**Input for this task:**
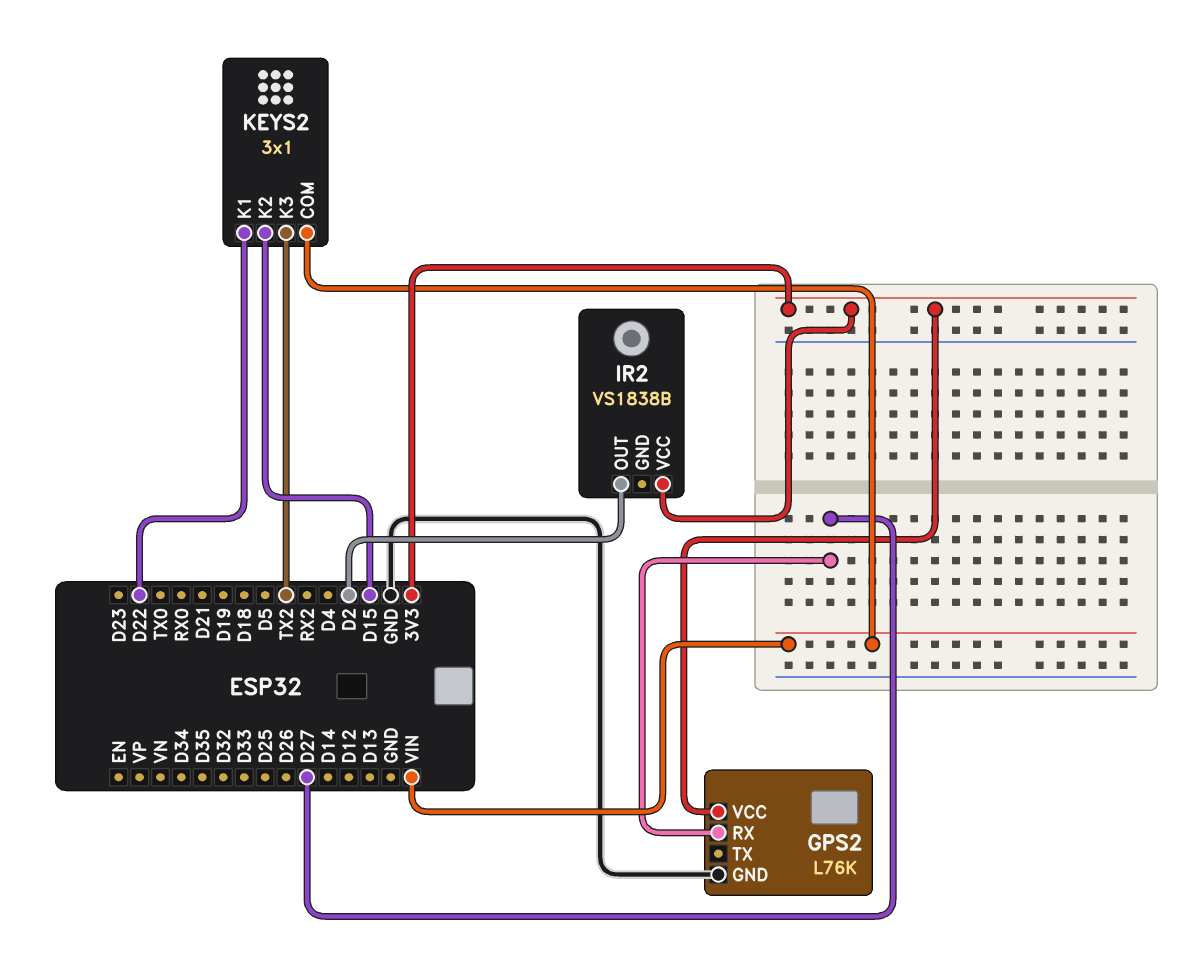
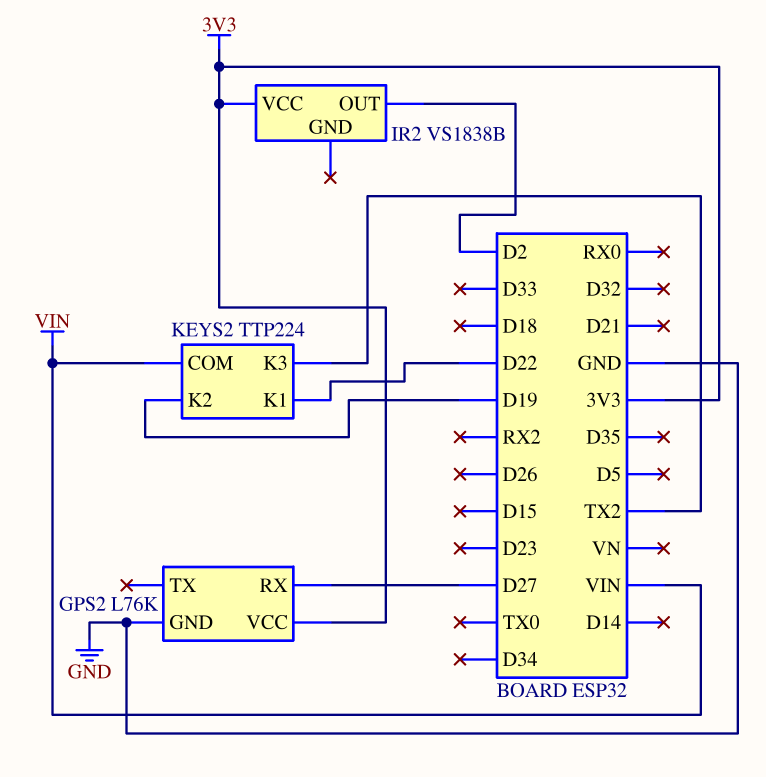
KEYS2: 3x1 -> TTP224
KEYS2 pin K2: D15 -> D19

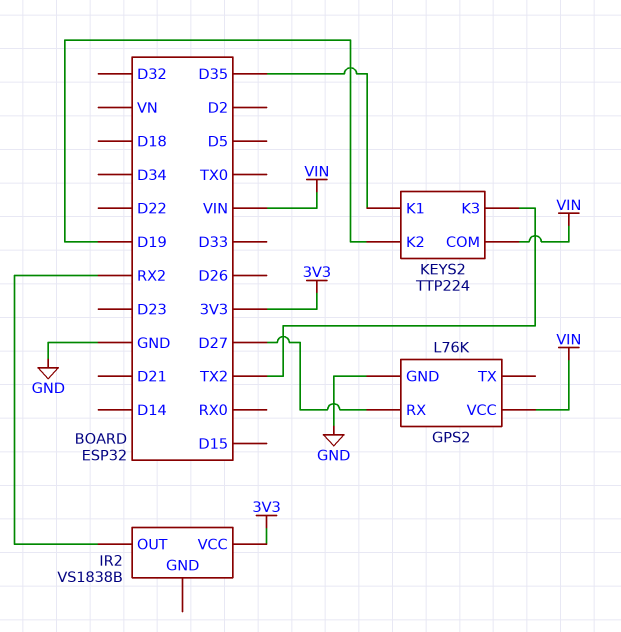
GPS2 pin VCC: 3V3 -> VIN
IR2 pin OUT: D2 -> RX2
KEYS2 pin K1: D22 -> D35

**Your instructions:**
Copy every record exactly as it appears, apart from any pictures.

**Output of the task:**
KEYS2: 3x1 -> TTP224
KEYS2 pin K2: D15 -> D19

GPS2 pin VCC: 3V3 -> VIN
IR2 pin OUT: D2 -> RX2
KEYS2 pin K1: D22 -> D35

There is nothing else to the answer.